[Dataset records]

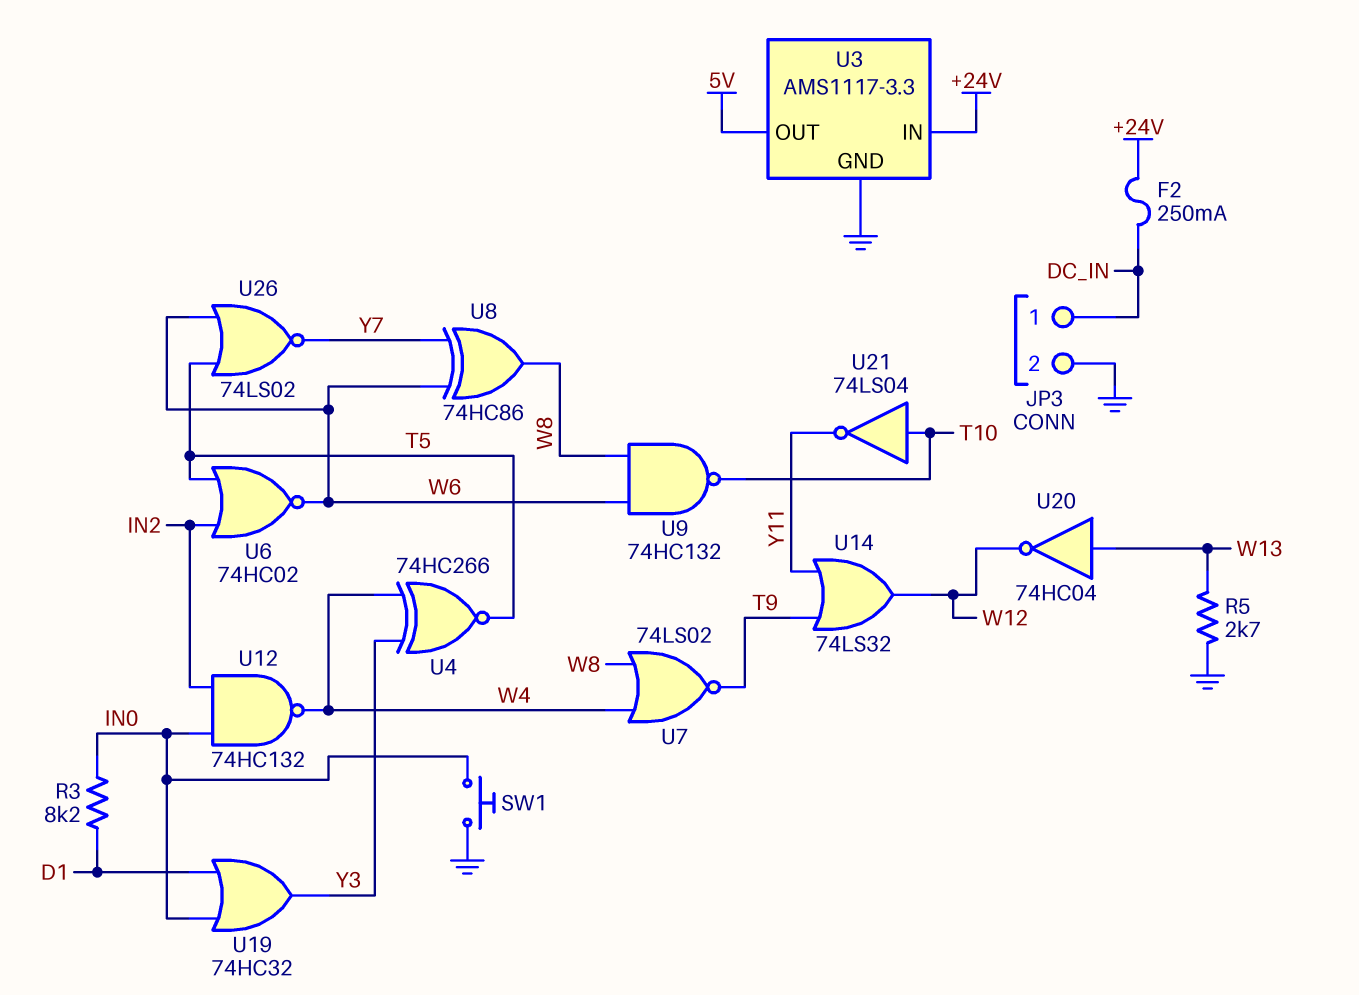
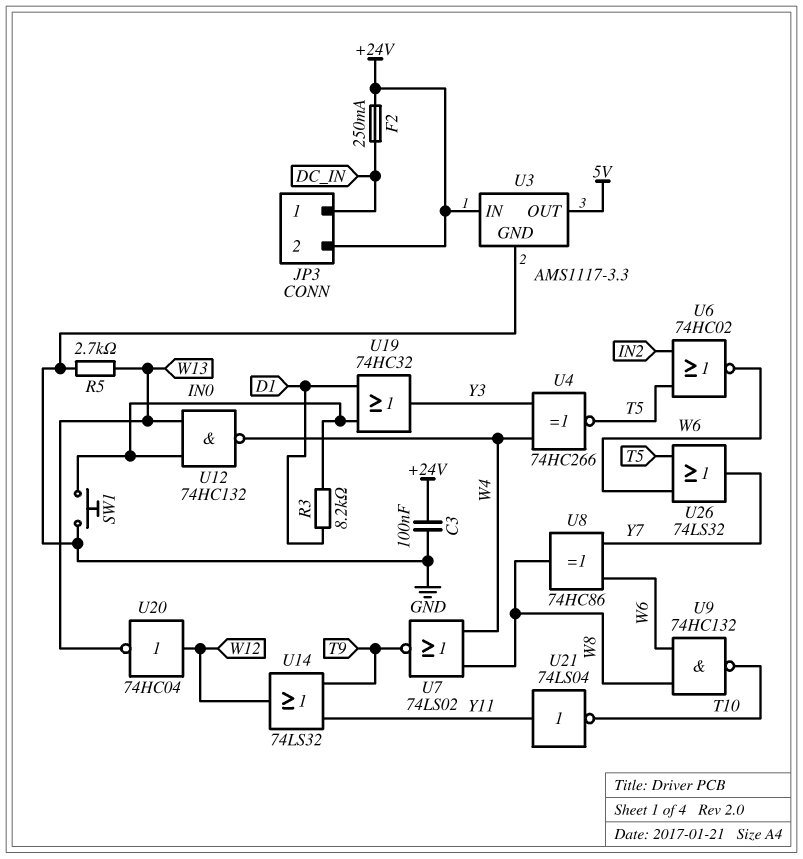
C3: none -> 100nF (+24V, GND)
JP3 pin 2: GND -> +24V
U12: NAND 74HC132 (in IN0, in IN2, out W4) -> NAND 74HC132 (in IN0, in W13, out W4)
U20: NOT 74HC04 (in W13, out W12) -> NOT 74HC04 (in W12, out W13)
U21: NOT 74LS04 (in T10, out Y11) -> NOT 74LS04 (in Y11, out T10)
U26: NOR 74LS02 (in T5, in W6, out Y7) -> OR 74LS32 (in T5, in W6, out Y7)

[/Dataset records]

Exercise details: Reproduce the entire listing above precisely, but keep the images out.

Output of the exercise:
C3: none -> 100nF (+24V, GND)
JP3 pin 2: GND -> +24V
U12: NAND 74HC132 (in IN0, in IN2, out W4) -> NAND 74HC132 (in IN0, in W13, out W4)
U20: NOT 74HC04 (in W13, out W12) -> NOT 74HC04 (in W12, out W13)
U21: NOT 74LS04 (in T10, out Y11) -> NOT 74LS04 (in Y11, out T10)
U26: NOR 74LS02 (in T5, in W6, out Y7) -> OR 74LS32 (in T5, in W6, out Y7)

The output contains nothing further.